— BEGIN —

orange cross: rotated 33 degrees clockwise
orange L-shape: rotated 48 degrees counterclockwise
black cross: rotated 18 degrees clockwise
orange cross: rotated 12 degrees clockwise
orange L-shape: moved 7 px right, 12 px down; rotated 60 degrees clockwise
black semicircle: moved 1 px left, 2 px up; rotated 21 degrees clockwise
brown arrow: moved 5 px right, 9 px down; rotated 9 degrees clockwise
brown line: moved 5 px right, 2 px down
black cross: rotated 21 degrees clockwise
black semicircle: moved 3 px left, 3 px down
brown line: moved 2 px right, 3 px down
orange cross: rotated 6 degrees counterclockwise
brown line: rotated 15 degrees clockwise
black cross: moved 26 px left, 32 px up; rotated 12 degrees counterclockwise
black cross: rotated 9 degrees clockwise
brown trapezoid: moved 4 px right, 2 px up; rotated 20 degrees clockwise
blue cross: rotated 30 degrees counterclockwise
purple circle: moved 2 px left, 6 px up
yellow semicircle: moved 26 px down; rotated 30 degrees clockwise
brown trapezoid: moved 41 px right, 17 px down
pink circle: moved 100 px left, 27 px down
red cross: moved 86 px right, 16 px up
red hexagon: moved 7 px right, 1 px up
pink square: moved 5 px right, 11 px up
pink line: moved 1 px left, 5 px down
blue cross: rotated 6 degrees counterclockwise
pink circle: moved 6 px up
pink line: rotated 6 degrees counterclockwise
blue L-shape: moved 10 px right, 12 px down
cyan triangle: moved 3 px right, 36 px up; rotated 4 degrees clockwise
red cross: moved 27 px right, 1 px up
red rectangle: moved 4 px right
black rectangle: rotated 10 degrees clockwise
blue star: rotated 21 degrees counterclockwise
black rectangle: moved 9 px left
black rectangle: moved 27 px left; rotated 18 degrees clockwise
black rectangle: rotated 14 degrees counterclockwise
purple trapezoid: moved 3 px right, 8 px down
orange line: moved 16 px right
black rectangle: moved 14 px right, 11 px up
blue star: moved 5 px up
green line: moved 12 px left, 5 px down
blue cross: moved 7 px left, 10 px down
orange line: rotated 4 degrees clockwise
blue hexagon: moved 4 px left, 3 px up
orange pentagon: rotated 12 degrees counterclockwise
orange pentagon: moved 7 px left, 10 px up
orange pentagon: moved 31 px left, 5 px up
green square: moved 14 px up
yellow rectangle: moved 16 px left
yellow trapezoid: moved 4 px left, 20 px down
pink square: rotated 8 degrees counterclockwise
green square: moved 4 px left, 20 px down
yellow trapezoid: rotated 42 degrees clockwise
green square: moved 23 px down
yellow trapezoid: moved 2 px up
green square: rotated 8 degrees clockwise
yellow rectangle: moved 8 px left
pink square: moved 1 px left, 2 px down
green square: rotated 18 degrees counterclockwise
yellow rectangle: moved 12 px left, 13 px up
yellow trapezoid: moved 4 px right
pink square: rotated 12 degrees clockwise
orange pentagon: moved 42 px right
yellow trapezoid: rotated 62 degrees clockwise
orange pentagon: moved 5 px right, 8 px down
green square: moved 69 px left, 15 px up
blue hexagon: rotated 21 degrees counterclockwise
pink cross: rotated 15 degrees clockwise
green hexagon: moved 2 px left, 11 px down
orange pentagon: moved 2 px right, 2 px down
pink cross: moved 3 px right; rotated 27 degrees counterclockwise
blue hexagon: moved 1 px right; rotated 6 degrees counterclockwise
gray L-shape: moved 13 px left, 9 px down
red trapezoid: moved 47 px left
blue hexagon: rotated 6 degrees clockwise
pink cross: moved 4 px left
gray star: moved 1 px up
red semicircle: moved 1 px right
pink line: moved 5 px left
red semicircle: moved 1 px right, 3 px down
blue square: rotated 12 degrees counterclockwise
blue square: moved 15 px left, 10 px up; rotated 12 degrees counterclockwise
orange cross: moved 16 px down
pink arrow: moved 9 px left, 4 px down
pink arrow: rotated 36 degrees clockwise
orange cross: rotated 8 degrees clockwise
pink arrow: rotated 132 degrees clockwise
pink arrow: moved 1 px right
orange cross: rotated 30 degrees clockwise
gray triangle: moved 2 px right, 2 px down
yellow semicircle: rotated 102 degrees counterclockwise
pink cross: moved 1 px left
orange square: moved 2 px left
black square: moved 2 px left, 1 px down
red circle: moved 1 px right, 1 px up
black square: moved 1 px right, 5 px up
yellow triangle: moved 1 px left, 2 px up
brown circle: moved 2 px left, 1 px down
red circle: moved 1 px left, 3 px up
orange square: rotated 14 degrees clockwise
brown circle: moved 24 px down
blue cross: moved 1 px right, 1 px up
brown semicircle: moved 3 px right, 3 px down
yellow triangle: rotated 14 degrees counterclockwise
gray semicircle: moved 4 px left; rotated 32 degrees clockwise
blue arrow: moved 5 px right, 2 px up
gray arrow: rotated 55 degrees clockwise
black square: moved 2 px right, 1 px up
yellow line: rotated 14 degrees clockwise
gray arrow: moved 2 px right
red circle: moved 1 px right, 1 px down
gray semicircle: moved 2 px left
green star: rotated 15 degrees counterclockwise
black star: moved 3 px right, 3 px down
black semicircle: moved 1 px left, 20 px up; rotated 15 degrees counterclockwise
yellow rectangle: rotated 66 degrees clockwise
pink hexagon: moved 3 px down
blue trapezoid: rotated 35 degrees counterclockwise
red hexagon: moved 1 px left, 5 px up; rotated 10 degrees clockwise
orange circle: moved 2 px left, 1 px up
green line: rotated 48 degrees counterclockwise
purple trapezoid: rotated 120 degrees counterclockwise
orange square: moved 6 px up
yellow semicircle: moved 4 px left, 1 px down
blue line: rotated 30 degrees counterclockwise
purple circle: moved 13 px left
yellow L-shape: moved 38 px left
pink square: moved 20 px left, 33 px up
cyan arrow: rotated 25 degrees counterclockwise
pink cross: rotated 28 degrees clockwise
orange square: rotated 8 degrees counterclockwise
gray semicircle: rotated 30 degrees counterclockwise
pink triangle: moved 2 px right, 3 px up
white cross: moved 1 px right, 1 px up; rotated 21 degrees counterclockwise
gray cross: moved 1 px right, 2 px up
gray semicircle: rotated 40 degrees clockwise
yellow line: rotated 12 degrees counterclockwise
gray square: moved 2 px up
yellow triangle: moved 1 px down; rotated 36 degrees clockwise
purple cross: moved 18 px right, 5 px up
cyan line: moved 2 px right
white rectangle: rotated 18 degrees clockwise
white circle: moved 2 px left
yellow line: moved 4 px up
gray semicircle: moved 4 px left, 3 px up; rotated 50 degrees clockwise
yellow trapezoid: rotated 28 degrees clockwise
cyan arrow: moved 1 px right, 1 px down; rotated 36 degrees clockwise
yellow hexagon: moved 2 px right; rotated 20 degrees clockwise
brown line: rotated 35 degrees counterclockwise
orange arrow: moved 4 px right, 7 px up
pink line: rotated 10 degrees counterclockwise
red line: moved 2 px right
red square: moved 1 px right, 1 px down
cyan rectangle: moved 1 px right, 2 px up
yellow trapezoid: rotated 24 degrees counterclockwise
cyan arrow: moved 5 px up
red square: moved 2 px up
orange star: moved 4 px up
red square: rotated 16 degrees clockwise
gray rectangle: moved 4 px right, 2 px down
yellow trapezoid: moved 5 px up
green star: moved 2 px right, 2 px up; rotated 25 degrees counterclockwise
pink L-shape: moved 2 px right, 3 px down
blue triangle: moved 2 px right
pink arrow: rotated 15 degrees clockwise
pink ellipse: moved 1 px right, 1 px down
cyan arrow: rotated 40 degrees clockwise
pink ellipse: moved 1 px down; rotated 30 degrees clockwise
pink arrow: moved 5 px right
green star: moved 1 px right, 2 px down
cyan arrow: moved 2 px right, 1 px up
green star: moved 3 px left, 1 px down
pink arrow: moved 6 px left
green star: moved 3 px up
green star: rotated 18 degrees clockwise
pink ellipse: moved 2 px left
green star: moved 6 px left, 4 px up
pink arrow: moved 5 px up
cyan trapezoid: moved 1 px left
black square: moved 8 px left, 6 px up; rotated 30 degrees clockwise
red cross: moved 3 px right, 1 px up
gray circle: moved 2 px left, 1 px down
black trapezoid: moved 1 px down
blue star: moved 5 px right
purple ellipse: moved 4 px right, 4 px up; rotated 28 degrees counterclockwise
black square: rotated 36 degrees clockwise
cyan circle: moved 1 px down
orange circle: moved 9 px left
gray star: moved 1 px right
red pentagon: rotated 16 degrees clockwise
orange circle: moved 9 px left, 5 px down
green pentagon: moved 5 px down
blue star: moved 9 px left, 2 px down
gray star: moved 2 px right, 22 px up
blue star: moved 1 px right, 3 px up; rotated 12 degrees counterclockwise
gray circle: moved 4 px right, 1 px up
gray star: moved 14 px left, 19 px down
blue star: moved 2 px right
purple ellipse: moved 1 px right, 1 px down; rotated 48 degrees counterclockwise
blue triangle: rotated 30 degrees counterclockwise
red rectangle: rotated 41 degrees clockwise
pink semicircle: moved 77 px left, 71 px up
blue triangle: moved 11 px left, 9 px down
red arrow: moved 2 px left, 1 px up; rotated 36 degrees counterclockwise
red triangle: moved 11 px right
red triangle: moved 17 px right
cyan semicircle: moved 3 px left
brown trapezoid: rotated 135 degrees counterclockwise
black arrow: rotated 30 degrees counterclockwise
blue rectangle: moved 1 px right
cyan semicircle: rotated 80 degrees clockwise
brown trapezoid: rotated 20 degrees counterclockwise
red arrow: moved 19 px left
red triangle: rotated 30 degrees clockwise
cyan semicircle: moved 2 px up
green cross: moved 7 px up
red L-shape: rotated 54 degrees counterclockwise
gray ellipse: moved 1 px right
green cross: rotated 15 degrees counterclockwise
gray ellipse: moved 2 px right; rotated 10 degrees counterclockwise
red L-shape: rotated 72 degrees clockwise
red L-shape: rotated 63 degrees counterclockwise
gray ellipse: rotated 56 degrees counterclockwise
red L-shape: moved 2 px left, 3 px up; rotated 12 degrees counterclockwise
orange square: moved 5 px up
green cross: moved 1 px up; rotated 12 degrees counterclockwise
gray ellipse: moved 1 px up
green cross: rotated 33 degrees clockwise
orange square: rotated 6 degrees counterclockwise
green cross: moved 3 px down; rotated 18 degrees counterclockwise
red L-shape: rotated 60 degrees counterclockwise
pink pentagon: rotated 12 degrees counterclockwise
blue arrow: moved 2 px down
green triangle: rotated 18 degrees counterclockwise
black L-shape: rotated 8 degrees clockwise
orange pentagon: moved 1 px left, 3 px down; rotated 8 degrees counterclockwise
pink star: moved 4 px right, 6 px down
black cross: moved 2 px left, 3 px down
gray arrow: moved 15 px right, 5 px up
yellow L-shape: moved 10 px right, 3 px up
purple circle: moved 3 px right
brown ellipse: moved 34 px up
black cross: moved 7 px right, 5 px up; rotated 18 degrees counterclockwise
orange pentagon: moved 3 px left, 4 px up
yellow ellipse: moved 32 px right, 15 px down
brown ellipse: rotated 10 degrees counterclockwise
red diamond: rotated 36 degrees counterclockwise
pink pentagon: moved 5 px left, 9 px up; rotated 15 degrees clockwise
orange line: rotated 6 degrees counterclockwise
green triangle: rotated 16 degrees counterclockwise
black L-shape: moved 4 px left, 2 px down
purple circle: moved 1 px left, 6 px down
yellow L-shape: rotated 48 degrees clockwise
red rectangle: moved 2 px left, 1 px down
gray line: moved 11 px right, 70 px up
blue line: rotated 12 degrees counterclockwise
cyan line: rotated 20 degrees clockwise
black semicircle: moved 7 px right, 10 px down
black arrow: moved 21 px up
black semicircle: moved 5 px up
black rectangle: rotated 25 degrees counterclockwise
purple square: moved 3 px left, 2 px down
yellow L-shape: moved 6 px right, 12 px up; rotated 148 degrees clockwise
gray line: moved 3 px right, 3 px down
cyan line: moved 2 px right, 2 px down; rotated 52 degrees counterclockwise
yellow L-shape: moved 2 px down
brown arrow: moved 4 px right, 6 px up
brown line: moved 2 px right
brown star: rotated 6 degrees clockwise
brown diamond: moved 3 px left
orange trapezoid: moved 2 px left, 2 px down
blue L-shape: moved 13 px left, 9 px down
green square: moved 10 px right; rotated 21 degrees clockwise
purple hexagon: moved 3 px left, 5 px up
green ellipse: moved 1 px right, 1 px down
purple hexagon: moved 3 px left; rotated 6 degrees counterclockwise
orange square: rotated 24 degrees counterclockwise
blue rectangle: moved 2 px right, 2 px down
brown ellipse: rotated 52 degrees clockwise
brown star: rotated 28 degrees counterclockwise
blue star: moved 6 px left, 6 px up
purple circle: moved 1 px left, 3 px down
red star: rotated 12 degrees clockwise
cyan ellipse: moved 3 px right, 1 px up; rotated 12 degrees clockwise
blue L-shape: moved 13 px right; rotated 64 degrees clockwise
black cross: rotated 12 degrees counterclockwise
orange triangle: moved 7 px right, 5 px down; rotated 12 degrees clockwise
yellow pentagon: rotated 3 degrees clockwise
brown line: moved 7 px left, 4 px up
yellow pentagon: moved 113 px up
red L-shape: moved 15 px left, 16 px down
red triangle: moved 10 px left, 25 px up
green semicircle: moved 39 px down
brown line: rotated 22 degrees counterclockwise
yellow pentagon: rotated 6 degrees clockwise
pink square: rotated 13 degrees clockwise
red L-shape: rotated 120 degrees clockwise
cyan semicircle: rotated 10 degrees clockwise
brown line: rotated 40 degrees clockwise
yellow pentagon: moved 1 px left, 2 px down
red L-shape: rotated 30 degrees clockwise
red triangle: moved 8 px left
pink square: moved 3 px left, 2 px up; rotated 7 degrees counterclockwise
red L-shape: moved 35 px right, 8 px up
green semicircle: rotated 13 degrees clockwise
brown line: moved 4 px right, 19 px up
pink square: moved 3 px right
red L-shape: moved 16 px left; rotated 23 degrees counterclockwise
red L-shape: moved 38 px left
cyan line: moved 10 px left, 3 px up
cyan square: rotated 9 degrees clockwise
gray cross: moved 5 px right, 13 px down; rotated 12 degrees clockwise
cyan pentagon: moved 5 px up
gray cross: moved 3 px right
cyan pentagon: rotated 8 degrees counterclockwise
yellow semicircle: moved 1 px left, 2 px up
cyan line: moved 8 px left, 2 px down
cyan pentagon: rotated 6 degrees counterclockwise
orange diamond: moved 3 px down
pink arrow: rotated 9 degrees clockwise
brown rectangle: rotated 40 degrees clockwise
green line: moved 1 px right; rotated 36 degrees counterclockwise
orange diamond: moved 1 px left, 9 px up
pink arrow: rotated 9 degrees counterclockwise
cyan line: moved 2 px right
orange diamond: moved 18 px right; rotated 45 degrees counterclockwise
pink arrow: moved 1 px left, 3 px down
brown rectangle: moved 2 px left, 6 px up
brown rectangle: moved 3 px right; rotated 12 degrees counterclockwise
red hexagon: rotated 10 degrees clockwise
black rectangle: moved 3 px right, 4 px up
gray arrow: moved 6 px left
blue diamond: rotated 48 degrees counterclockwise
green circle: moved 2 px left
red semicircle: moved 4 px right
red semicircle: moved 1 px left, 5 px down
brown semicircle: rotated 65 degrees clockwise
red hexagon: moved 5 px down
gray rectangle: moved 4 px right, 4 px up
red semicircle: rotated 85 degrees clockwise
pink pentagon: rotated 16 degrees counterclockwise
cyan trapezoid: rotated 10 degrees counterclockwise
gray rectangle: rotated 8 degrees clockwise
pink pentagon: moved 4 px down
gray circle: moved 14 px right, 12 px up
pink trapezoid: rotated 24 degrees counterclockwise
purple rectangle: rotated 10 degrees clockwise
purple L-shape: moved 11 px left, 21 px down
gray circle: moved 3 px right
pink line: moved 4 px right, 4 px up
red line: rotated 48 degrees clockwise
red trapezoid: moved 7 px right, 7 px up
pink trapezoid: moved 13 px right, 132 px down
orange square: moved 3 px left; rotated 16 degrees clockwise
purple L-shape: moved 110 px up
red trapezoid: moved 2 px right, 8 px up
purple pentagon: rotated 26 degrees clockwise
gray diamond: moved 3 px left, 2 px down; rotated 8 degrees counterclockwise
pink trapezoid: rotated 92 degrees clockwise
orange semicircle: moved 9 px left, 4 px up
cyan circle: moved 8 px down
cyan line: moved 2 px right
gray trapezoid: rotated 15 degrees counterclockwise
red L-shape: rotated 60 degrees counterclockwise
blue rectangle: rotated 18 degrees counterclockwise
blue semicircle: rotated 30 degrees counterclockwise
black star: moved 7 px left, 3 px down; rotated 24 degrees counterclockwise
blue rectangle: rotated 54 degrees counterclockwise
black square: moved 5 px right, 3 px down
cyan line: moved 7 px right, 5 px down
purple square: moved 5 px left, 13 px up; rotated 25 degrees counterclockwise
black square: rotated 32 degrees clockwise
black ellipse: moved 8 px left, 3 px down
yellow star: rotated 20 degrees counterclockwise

— END —

DESCRIPTION OF THE TASK:
Lay out the items above as a Markdown table with the columns Row and Line, from the first line of the items through the line containing "black semicircle: moved 1 px left, 2 px". Give each line a row number and leave out any blank lines.

RESPONSE TO THE TASK:
| Row | Line |
|---|---|
| 1 | orange cross: rotated 33 degrees clockwise |
| 2 | orange L-shape: rotated 48 degrees counterclockwise |
| 3 | black cross: rotated 18 degrees clockwise |
| 4 | orange cross: rotated 12 degrees clockwise |
| 5 | orange L-shape: moved 7 px right, 12 px down; rotated 60 degrees clockwise |
| 6 | black semicircle: moved 1 px left, 2 px up; rotated 21 degrees clockwise |